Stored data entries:

-------

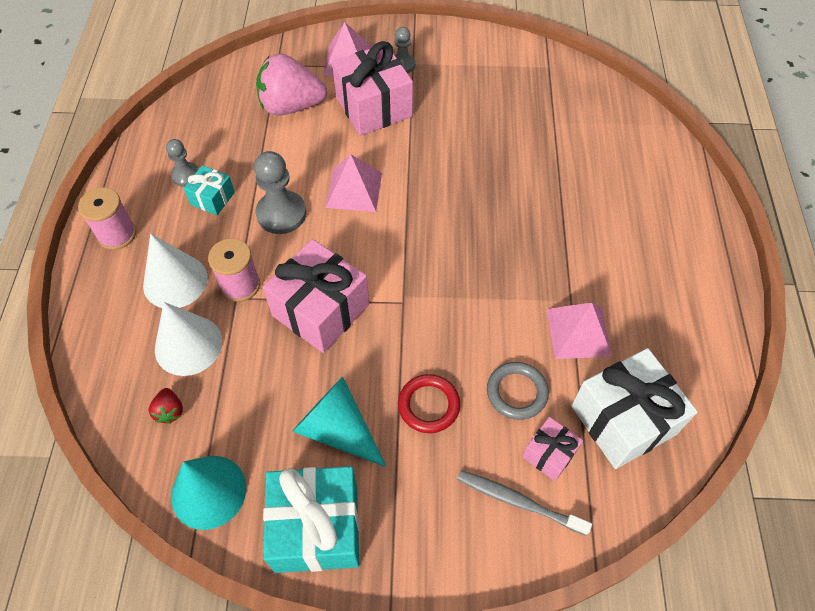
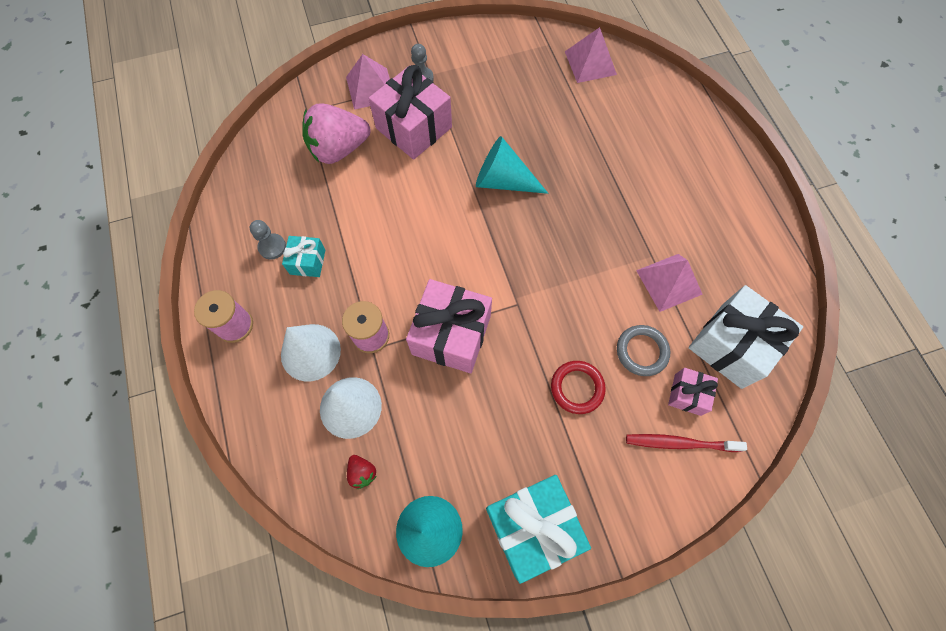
camera: 20 degrees left, 10 degrees up
(281, 214) = (377, 256): grey pawn -> none
(337, 429) = (512, 436): turquoise cone -> turquoise cone (503, 181)
(354, 190) = (431, 213): pink pyramid -> pink pyramid (590, 63)
(518, 501) = (679, 443): grey toothbrush -> red toothbrush

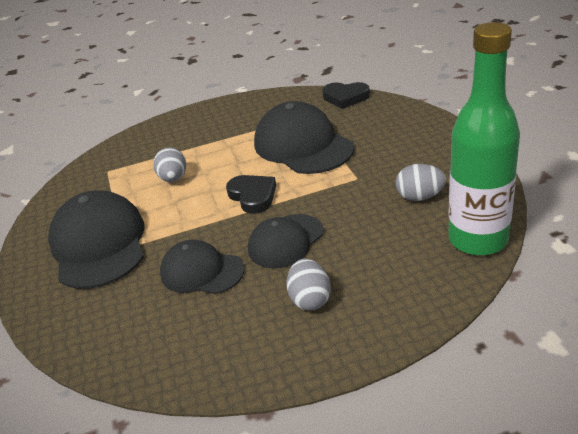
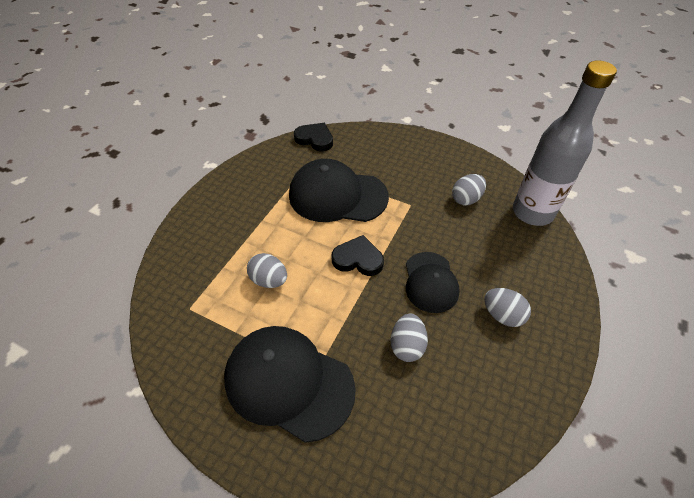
camera: 50 degrees left, 15 degrees up
(201, 271) = (407, 346): black cap -> grey egg
(345, 97) = (315, 139): black heart -> black heart turned 120 degrees counterclockwise
(478, 240) = (532, 212): green bottle -> grey bottle

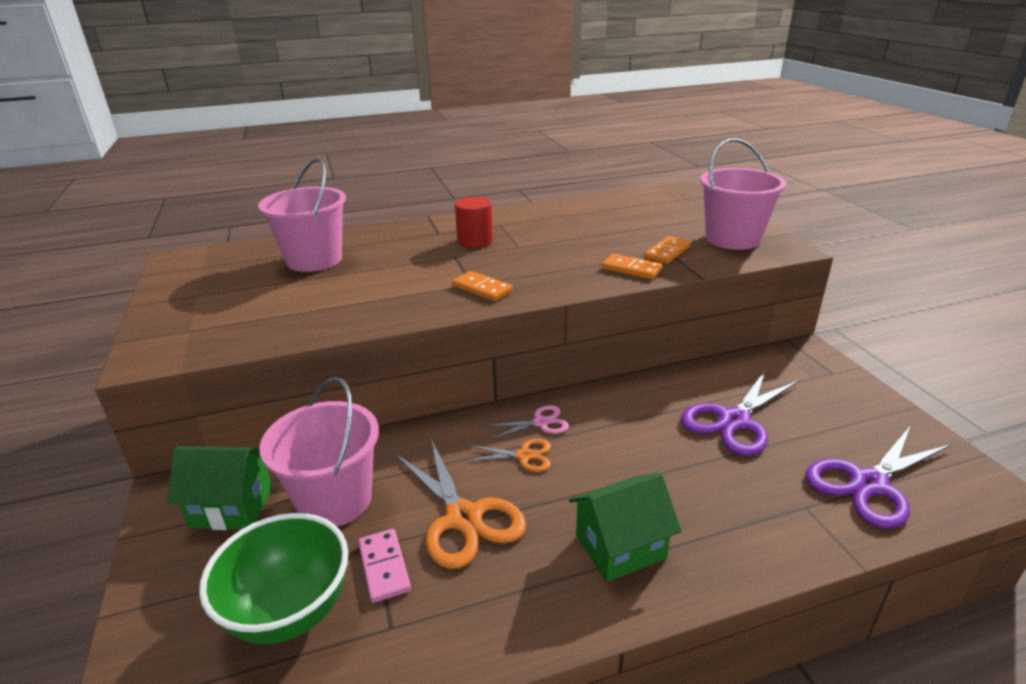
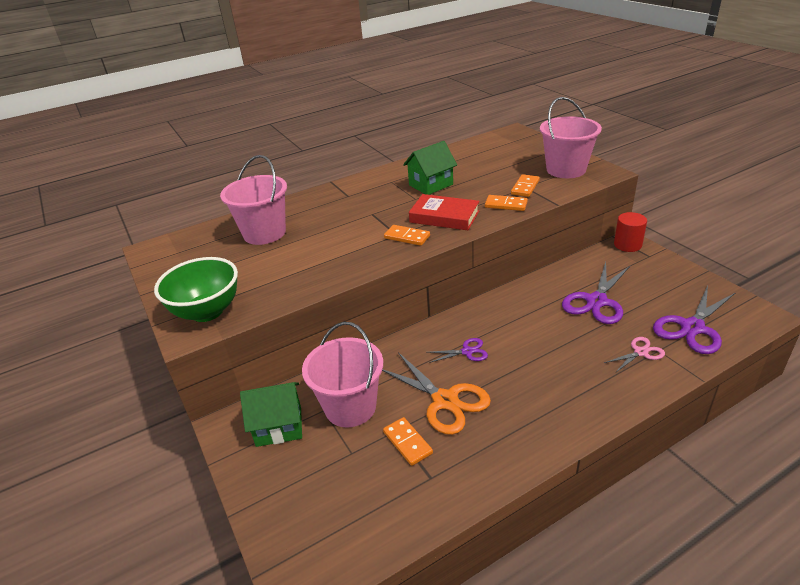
camera: 10 degrees left, 5 degrees up
(290, 611) = (359, 483): green bowl -> green bowl (207, 312)
(384, 567) = (407, 442): pink domino -> orange domino
(475, 241) = (380, 198): red cylinder -> red cylinder (627, 245)
(524, 456) = (467, 352): orange scissors -> purple scissors
(541, 423) = (468, 326): pink scissors -> pink scissors (641, 352)
(543, 272) = (444, 217): none -> red book
(620, 547) = (554, 398): green house -> green house (431, 185)

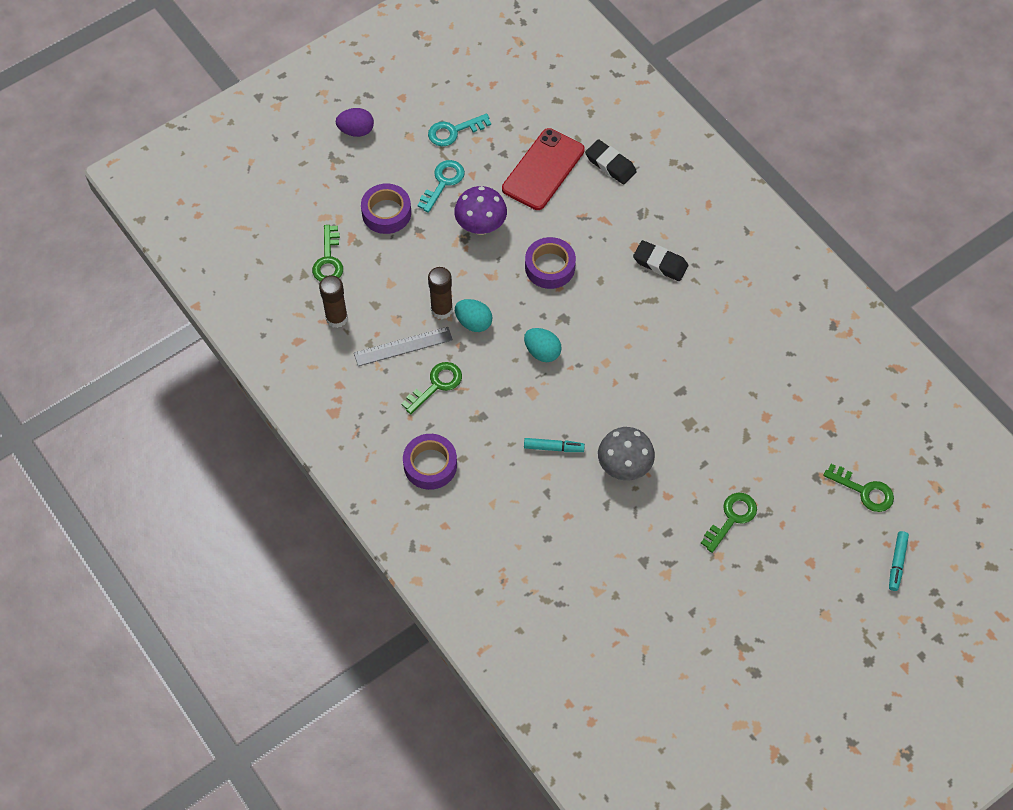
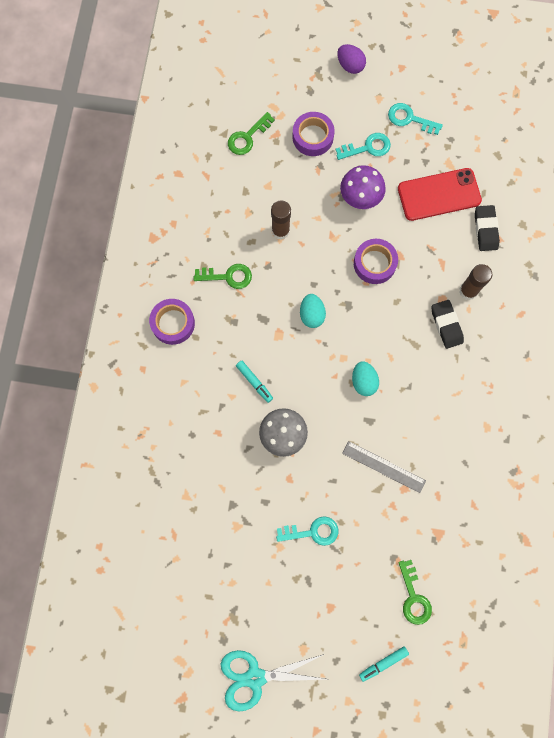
camera: 45 degrees right, 15 degrees up
(336, 318) = (214, 179): brown glue stick -> brown glue stick (468, 291)
(403, 346) = (234, 233): grey ruler -> grey ruler (384, 466)
(473, 322) = (291, 257): turquoise egg -> turquoise egg (363, 381)
(731, 518) = (312, 532): green key -> turquoise key
(813, 675) = (255, 677): none -> turquoise scissors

-------

Return, exactly as they stand, all of the lines above, but not the pictures.

camera: 20 degrees left, 10 degrees up
(281, 214) = (377, 256): grey pawn -> none
(337, 429) = (512, 436): turquoise cone -> turquoise cone (503, 181)
(354, 190) = (431, 213): pink pyramid -> pink pyramid (590, 63)
(518, 501) = (679, 443): grey toothbrush -> red toothbrush

camera: 50 degrees left, 15 degrees up
(201, 271) = (407, 346): black cap -> grey egg
(345, 97) = (315, 139): black heart -> black heart turned 120 degrees counterclockwise
(478, 240) = (532, 212): green bottle -> grey bottle

camera: 10 degrees left, 5 degrees up
(290, 611) = (359, 483): green bowl -> green bowl (207, 312)
(384, 567) = (407, 442): pink domino -> orange domino
(475, 241) = (380, 198): red cylinder -> red cylinder (627, 245)
(524, 456) = (467, 352): orange scissors -> purple scissors
(541, 423) = (468, 326): pink scissors -> pink scissors (641, 352)
(543, 272) = (444, 217): none -> red book
(620, 547) = (554, 398): green house -> green house (431, 185)

camera: 45 degrees right, 15 degrees up
(336, 318) = (214, 179): brown glue stick -> brown glue stick (468, 291)
(403, 346) = (234, 233): grey ruler -> grey ruler (384, 466)
(473, 322) = (291, 257): turquoise egg -> turquoise egg (363, 381)
(731, 518) = (312, 532): green key -> turquoise key
(813, 675) = (255, 677): none -> turquoise scissors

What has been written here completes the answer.